For this exercise, reproduce the entries below exactly, but only from the line containing "C7: 1.5uF (plus" through the line containing "R212: 47k (0V, DRV) -> 47k (0V, PWM)", both included.

Version comparison data
Content starts

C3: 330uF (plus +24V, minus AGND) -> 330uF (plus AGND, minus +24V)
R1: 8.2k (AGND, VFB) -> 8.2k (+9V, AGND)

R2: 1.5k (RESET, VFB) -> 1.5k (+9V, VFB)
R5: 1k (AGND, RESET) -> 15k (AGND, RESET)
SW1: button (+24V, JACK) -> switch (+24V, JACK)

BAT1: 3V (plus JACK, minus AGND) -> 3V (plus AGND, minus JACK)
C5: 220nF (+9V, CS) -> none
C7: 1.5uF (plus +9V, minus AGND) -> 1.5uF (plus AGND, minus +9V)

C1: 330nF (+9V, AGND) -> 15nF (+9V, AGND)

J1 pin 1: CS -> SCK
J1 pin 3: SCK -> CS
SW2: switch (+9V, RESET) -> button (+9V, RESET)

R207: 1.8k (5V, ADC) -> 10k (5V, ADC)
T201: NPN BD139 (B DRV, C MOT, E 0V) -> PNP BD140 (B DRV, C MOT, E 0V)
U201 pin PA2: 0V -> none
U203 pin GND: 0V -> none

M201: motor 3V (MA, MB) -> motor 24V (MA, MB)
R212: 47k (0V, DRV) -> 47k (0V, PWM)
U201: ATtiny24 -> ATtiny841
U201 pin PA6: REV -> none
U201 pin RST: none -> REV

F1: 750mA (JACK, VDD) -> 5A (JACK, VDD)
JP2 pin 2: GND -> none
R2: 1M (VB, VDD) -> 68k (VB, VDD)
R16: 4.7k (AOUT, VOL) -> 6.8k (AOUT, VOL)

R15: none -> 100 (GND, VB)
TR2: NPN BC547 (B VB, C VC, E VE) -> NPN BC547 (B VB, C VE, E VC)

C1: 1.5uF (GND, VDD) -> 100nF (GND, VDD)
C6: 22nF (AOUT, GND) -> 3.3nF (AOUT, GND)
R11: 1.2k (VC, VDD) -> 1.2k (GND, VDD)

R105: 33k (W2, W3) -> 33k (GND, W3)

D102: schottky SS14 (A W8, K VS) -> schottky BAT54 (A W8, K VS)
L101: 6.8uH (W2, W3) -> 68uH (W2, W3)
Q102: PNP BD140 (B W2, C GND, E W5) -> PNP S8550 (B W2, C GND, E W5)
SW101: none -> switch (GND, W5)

Content ends

ANSWER TO THE EXERCISE
C7: 1.5uF (plus +9V, minus AGND) -> 1.5uF (plus AGND, minus +9V)

C1: 330nF (+9V, AGND) -> 15nF (+9V, AGND)

J1 pin 1: CS -> SCK
J1 pin 3: SCK -> CS
SW2: switch (+9V, RESET) -> button (+9V, RESET)

R207: 1.8k (5V, ADC) -> 10k (5V, ADC)
T201: NPN BD139 (B DRV, C MOT, E 0V) -> PNP BD140 (B DRV, C MOT, E 0V)
U201 pin PA2: 0V -> none
U203 pin GND: 0V -> none

M201: motor 3V (MA, MB) -> motor 24V (MA, MB)
R212: 47k (0V, DRV) -> 47k (0V, PWM)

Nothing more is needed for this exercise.